Recorded data START
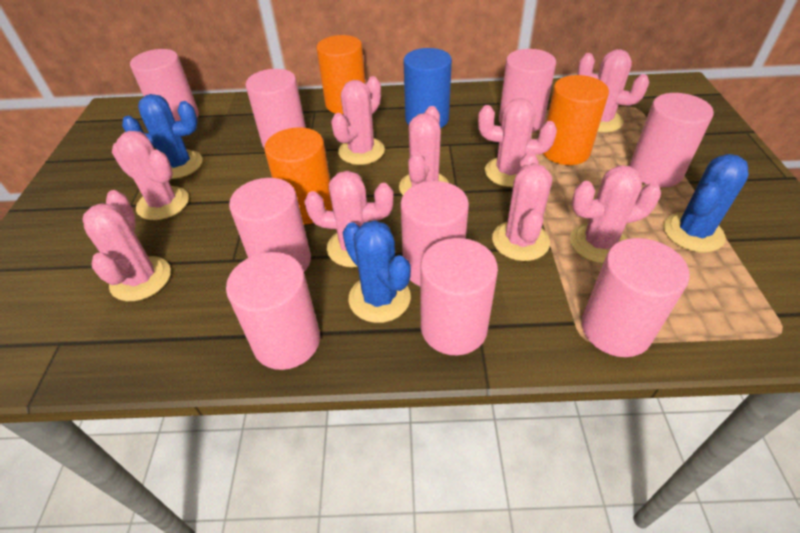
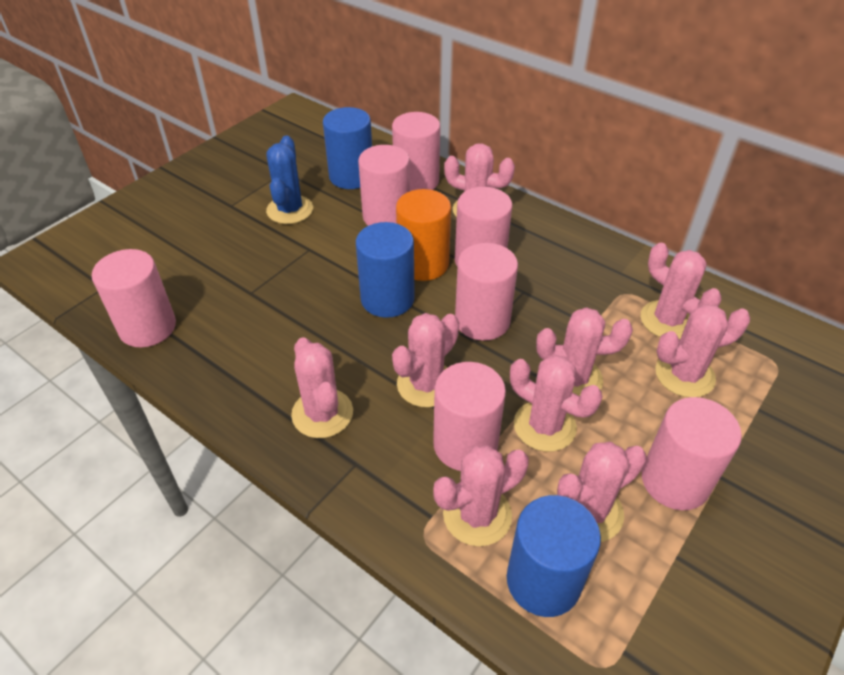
blue cactus: 3 -> 1
blue cylinder: 1 -> 3
orange cylinder: 3 -> 1
pink cylinder: 9 -> 7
Recorded data END
→ **Prompt**: Only the text of the listing above is copied, exactly as written; its pictures are dropped.

→ **Exercise result**:
blue cactus: 3 -> 1
blue cylinder: 1 -> 3
orange cylinder: 3 -> 1
pink cylinder: 9 -> 7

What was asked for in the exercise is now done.